= Work required =
Look through the listing underneath for "black", and copy every line that has it.

(Exercise inputs)

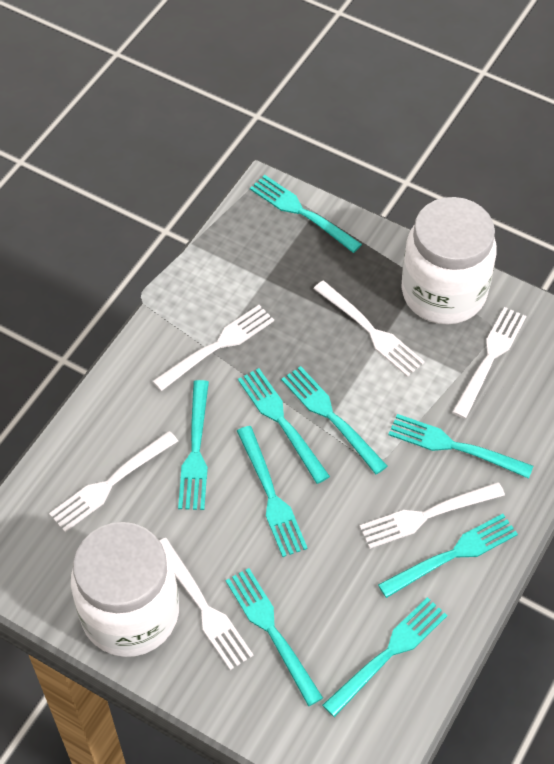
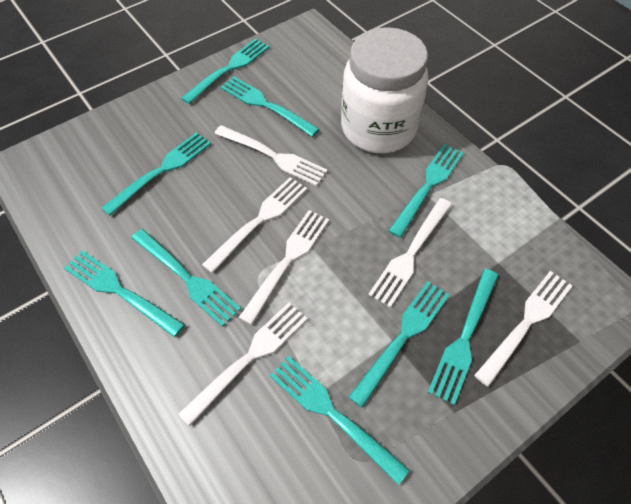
white jar: 2 -> 1

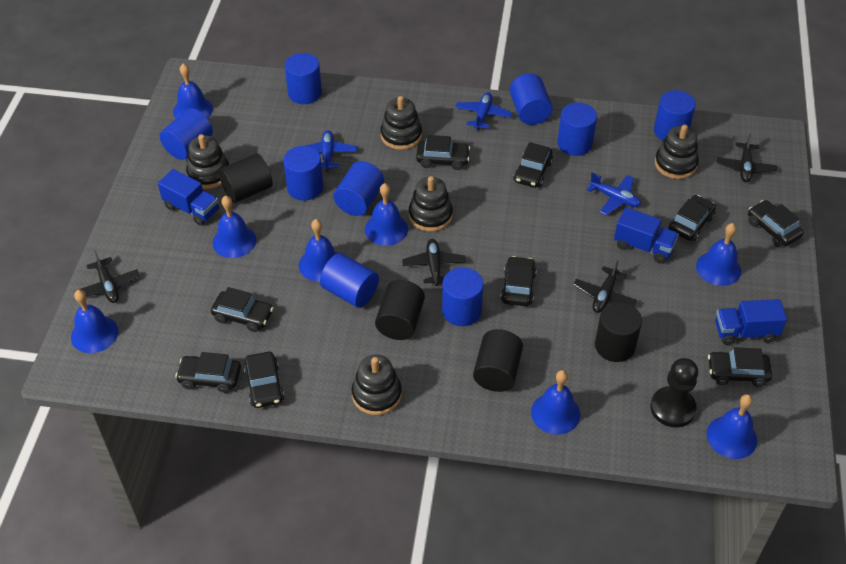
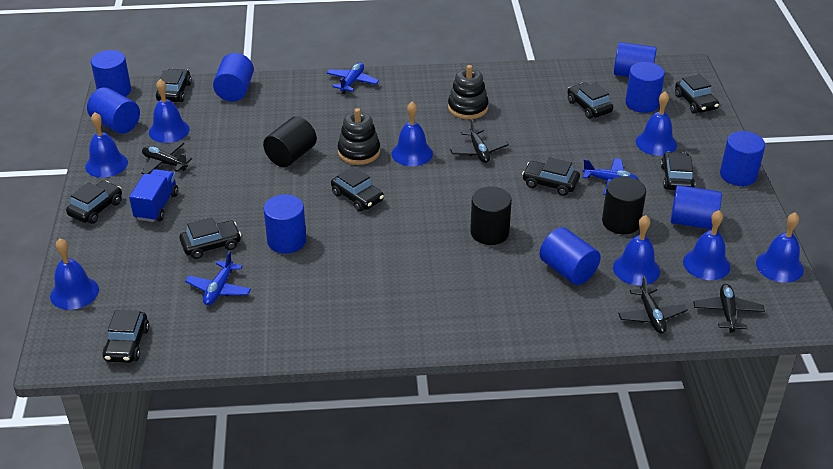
black cylinder: 4 -> 3
black pawn: 1 -> 0
black stacking toy: 5 -> 2
blue truck: 3 -> 1

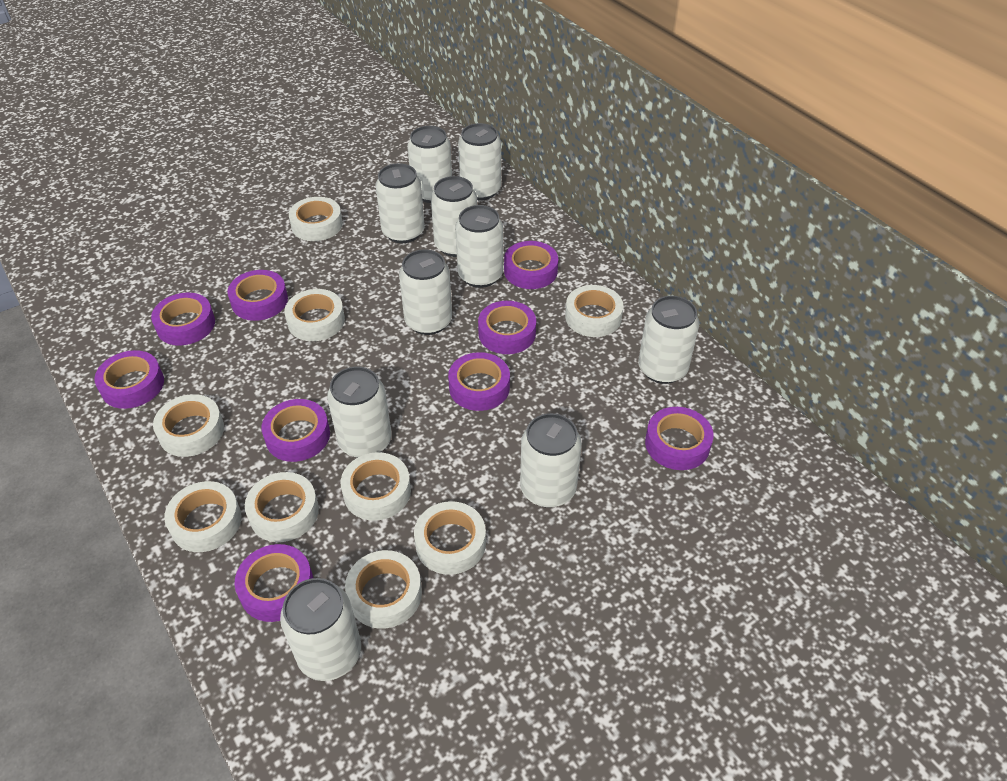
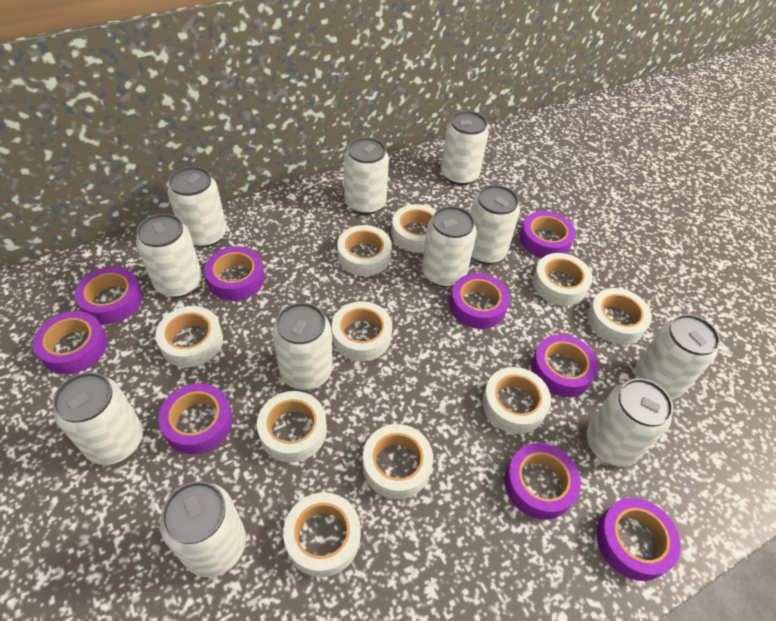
white can: 10 -> 11
white tape: 9 -> 10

(End Exercise inputs)

= Task output =
black cylinder: 4 -> 3
black pawn: 1 -> 0
black stacking toy: 5 -> 2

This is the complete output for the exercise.